===== RECORD EXTRACTS

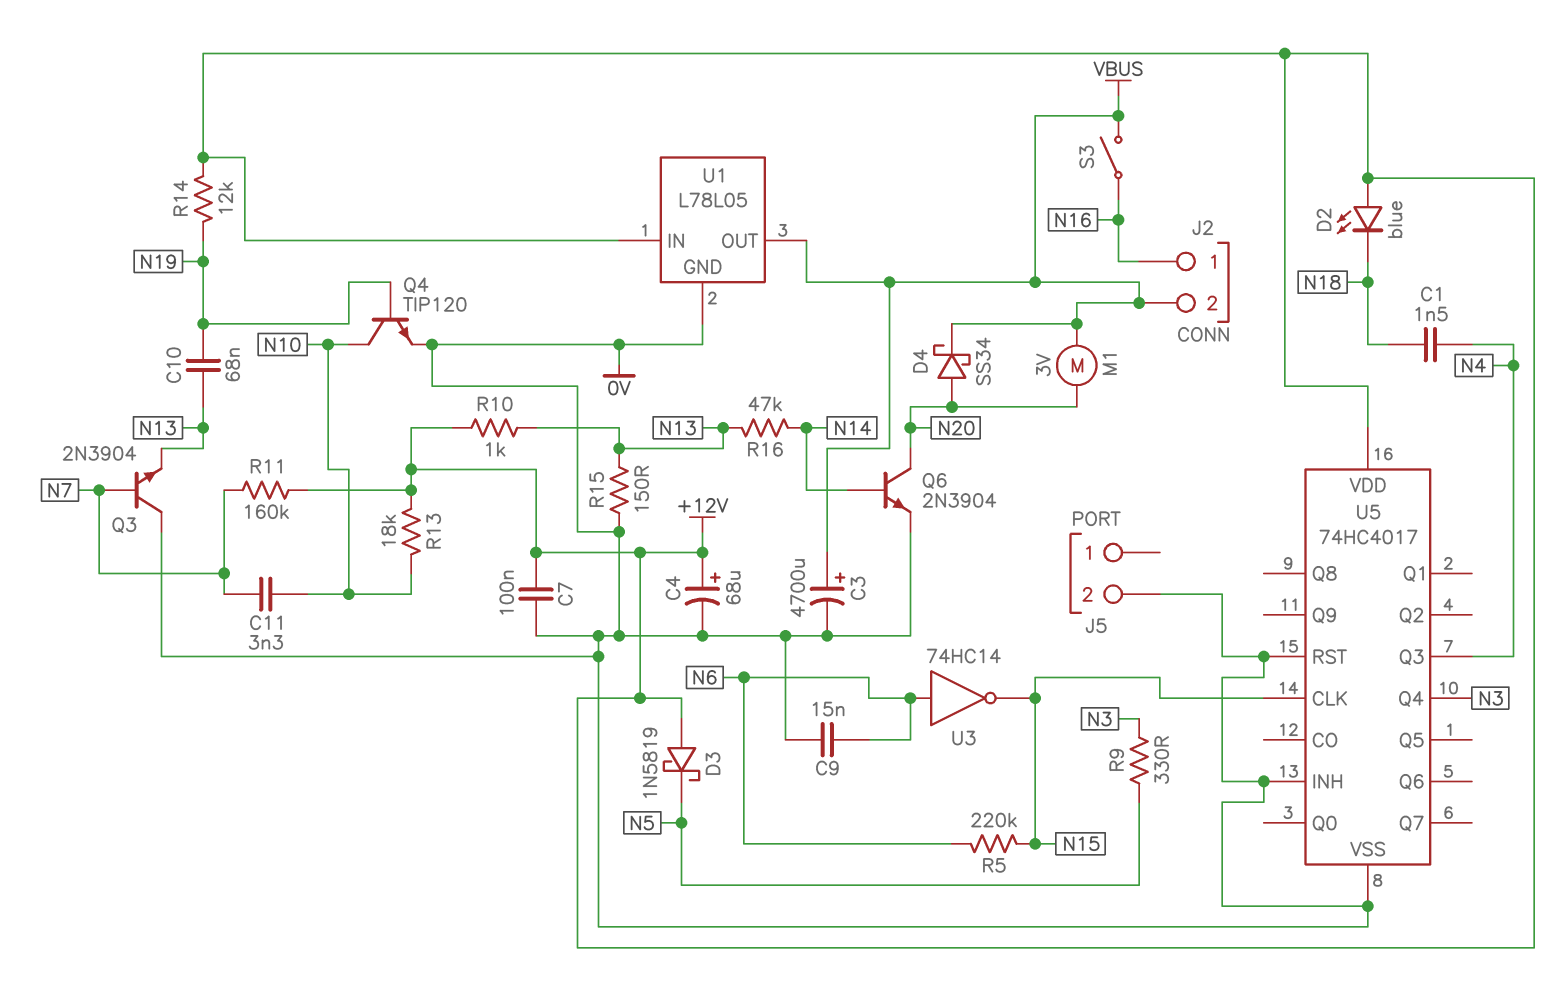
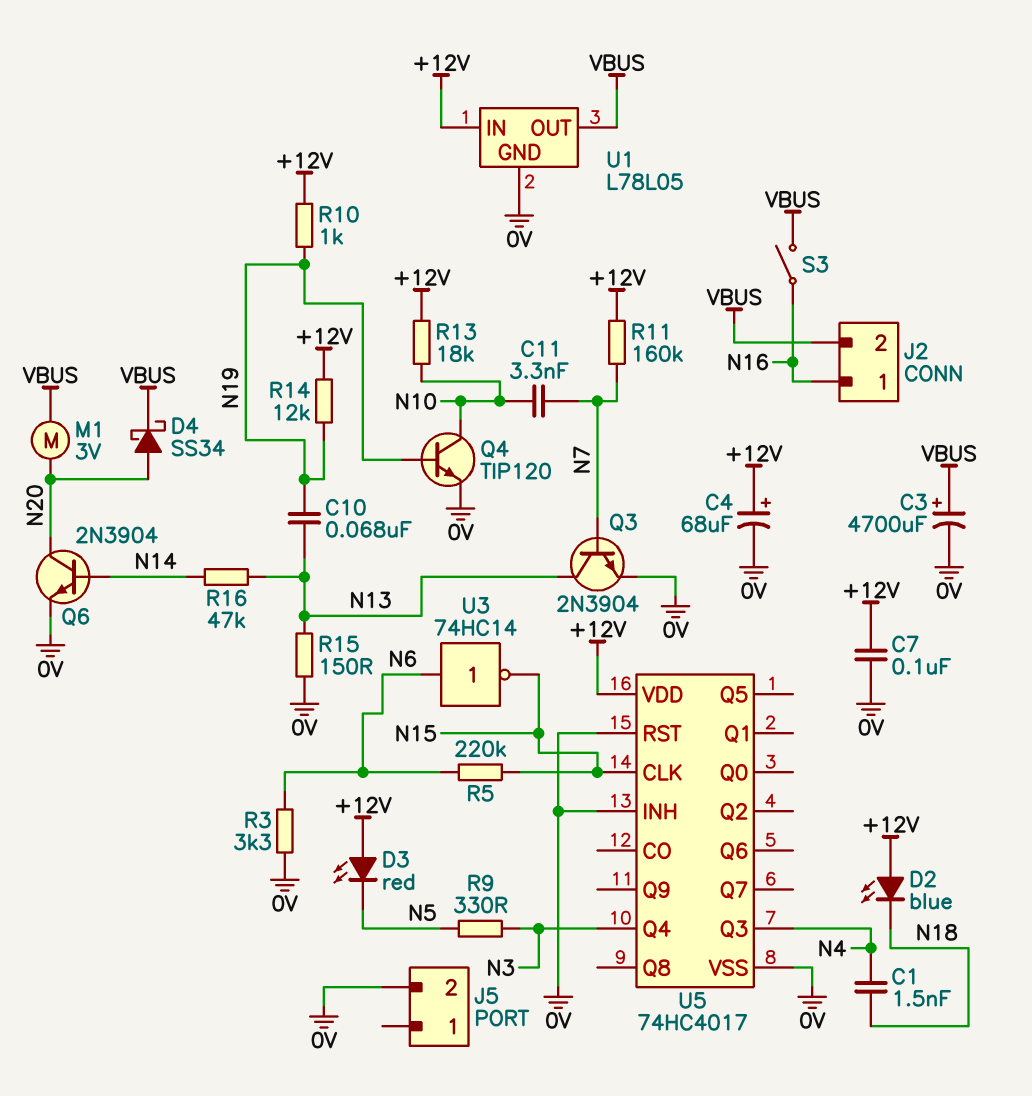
C9: 15nF (0V, N6) -> none
D3: schottky 1N5819 (A +12V, K N5) -> LED red (A +12V, K N5)
Q3: NPN 2N3904 (B N7, C 0V, E N13) -> NPN 2N3904 (B N7, C N13, E 0V)
R3: none -> 3.3k (0V, N6)
R10: 1k (+12V, N13) -> 1k (+12V, N19)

==========

• TASK DIRECTIONS: What needs duplicating is the run of lines from the one containing "D3: schottky 1N5819" through the last line of the entries above, exact and complete.

• SOLVED EXERCISE:
D3: schottky 1N5819 (A +12V, K N5) -> LED red (A +12V, K N5)
Q3: NPN 2N3904 (B N7, C 0V, E N13) -> NPN 2N3904 (B N7, C N13, E 0V)
R3: none -> 3.3k (0V, N6)
R10: 1k (+12V, N13) -> 1k (+12V, N19)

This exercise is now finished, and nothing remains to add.